## WHAT YOU NEED TO DO
Could you please return each line of the data that has the word "camera"?

## Object state change records
◇ ◇ ◇ ◇
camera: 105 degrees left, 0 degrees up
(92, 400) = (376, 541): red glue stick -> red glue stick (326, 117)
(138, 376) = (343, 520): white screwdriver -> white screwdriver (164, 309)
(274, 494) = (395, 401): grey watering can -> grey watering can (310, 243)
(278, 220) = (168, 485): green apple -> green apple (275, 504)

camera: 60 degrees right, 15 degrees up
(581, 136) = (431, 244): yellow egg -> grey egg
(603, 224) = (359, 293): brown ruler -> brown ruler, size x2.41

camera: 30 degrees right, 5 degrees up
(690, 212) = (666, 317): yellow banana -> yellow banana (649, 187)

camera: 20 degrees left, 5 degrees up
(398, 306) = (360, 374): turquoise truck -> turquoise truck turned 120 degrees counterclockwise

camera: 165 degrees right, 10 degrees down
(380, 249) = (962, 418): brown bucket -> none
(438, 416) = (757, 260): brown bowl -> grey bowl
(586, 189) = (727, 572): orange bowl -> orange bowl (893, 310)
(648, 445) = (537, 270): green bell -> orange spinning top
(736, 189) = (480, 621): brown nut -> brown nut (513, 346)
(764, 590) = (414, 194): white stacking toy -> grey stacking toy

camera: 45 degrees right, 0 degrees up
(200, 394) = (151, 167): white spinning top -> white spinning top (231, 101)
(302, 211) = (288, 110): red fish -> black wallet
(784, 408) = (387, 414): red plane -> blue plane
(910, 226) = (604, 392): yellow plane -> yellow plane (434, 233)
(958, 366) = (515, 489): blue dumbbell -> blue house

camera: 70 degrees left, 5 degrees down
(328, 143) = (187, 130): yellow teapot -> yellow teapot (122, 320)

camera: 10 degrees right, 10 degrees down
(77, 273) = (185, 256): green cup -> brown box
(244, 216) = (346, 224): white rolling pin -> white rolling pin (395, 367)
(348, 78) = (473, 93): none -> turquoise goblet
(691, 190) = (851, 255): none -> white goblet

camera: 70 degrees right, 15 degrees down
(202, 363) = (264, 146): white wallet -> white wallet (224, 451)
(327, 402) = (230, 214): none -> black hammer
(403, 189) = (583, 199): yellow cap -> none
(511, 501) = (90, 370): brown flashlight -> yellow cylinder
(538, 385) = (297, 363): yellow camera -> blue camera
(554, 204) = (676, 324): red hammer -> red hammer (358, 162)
◇ ◇ ◇ ◇
## RESPONSE AREA
camera: 105 degrees left, 0 degrees up
camera: 60 degrees right, 15 degrees up
camera: 30 degrees right, 5 degrees up
camera: 20 degrees left, 5 degrees up
camera: 165 degrees right, 10 degrees down
camera: 45 degrees right, 0 degrees up
camera: 70 degrees left, 5 degrees down
camera: 10 degrees right, 10 degrees down
camera: 70 degrees right, 15 degrees down
(538, 385) = (297, 363): yellow camera -> blue camera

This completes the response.